• **What to do**
The response must be the exact lines from the line holding "RTC1 pin SQW: D5 -> RX" through the end of the entries, with no pictures and nothing else.
Top of Input
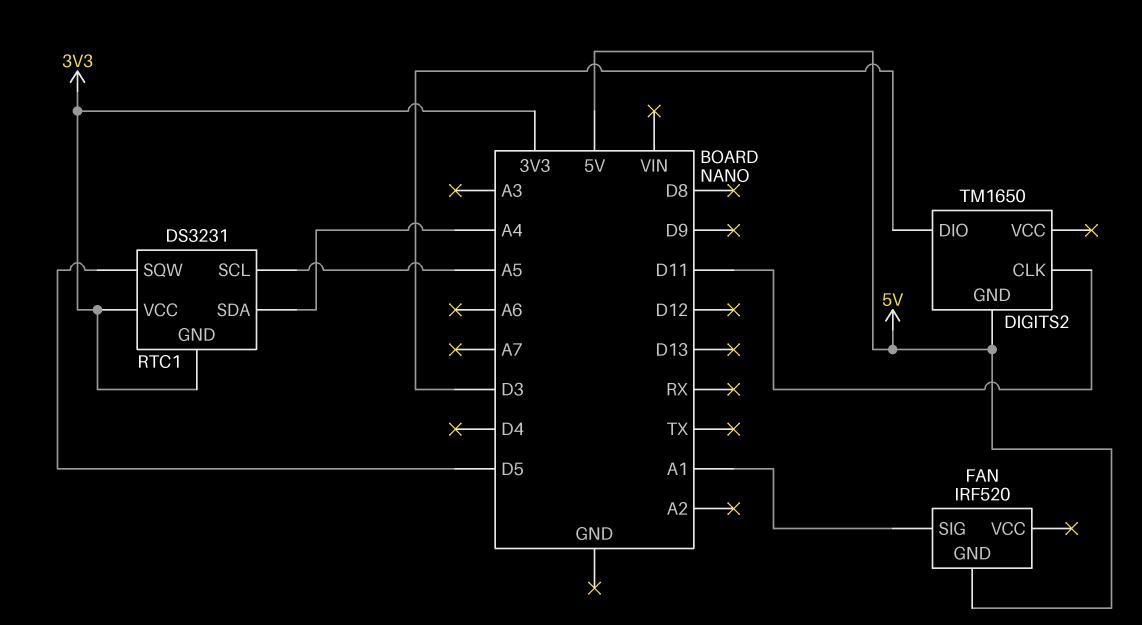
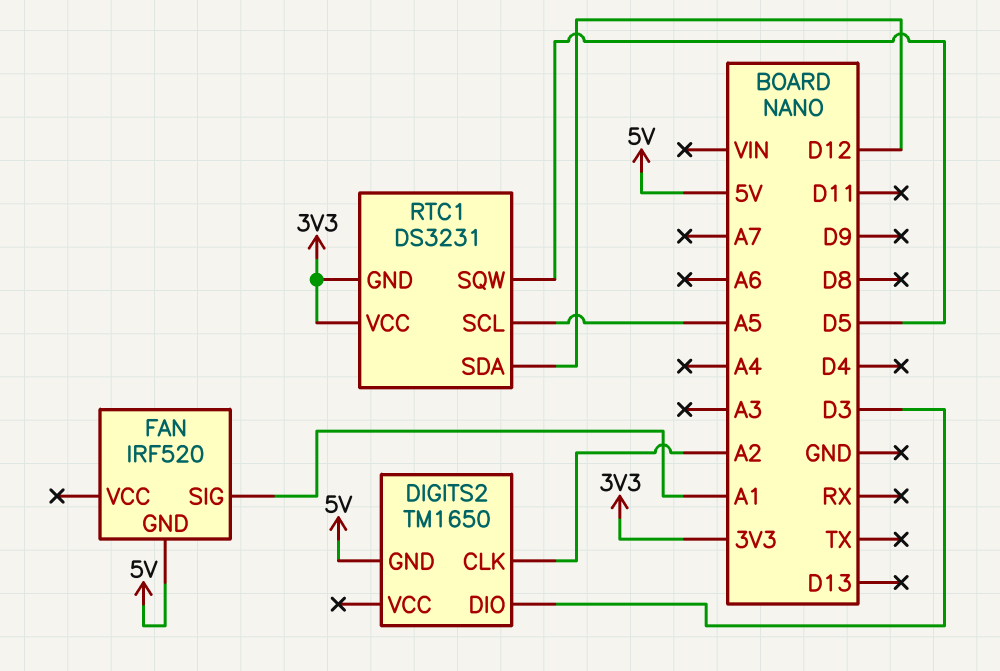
DIGITS2 pin CLK: D11 -> A2
RTC1 pin SDA: A4 -> D12

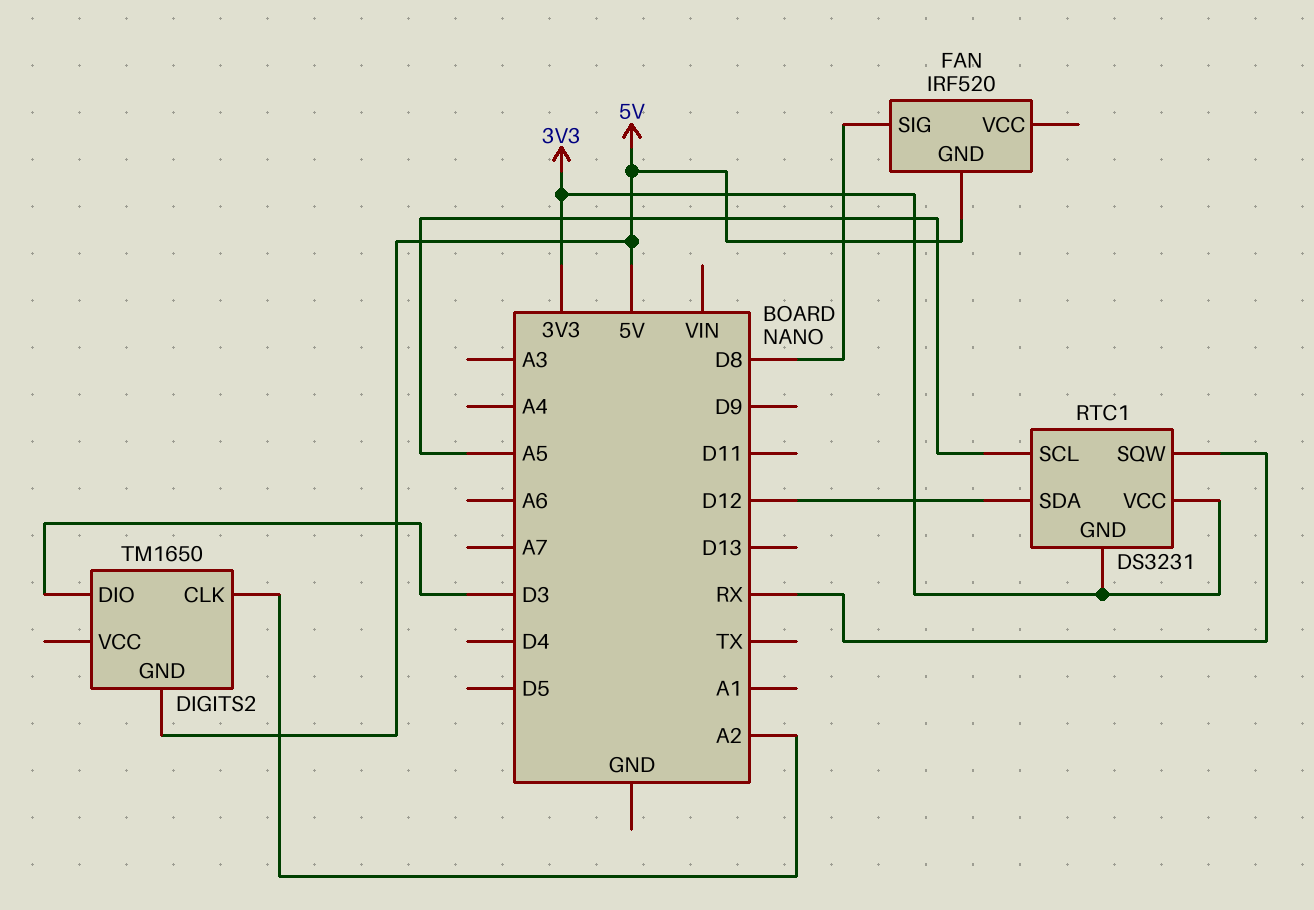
FAN pin SIG: A1 -> D8
RTC1 pin SQW: D5 -> RX

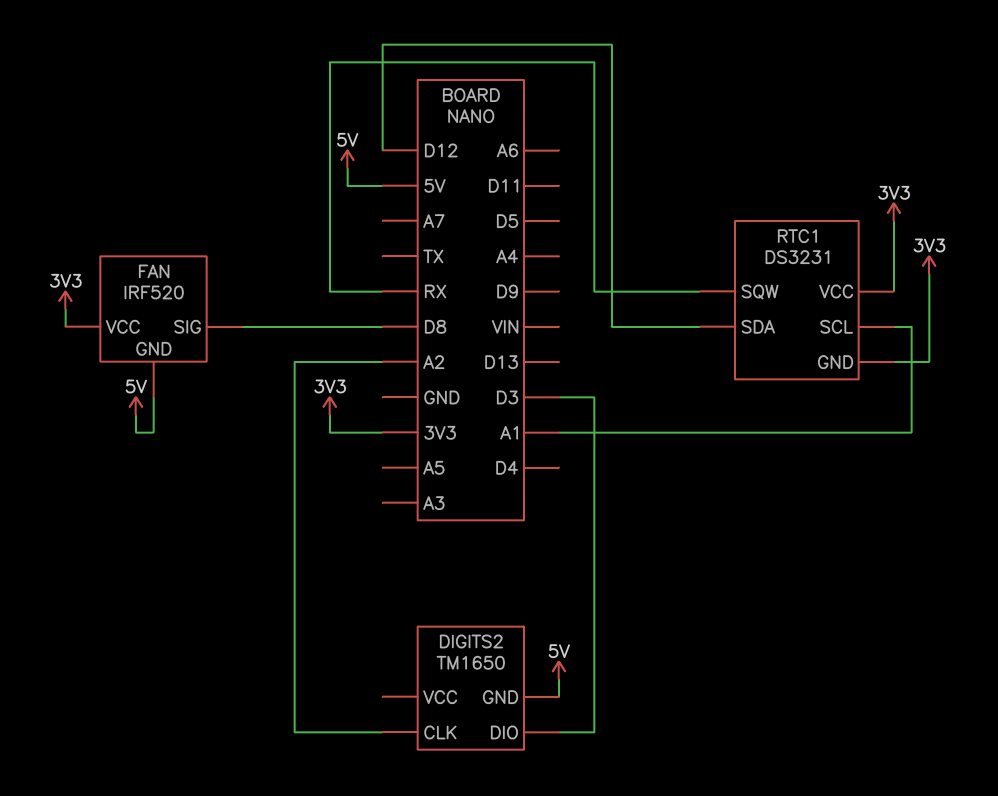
FAN pin VCC: none -> 3V3
RTC1 pin SCL: A5 -> A1

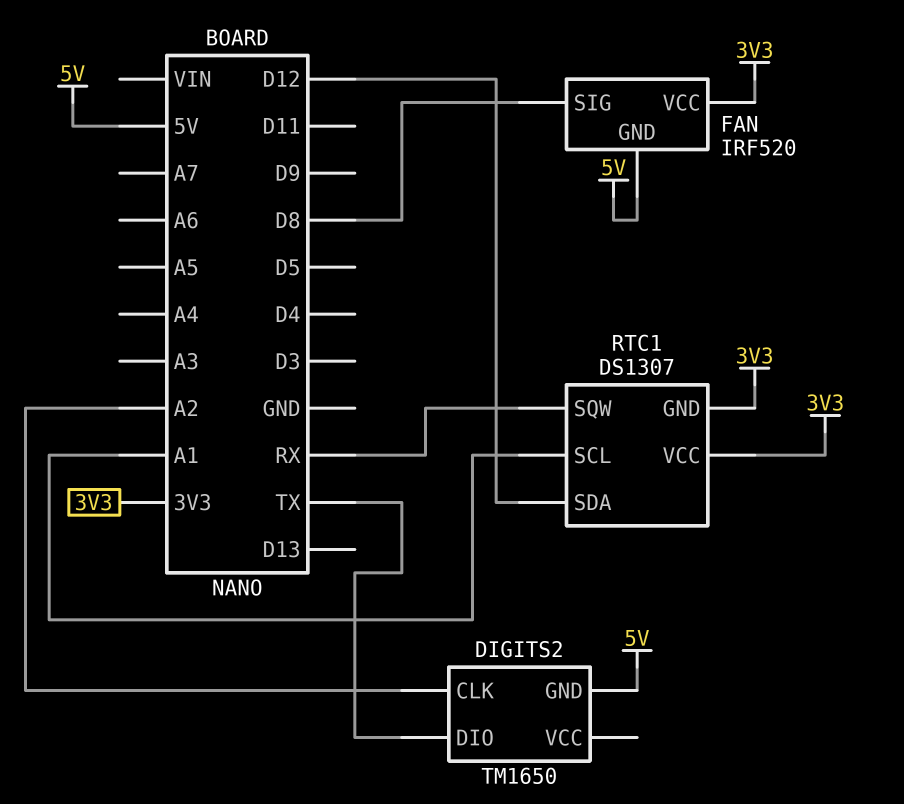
DIGITS2 pin DIO: D3 -> TX
RTC1: DS3231 -> DS1307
Bottom of Input
• **Solution for this task**
RTC1 pin SQW: D5 -> RX

FAN pin VCC: none -> 3V3
RTC1 pin SCL: A5 -> A1

DIGITS2 pin DIO: D3 -> TX
RTC1: DS3231 -> DS1307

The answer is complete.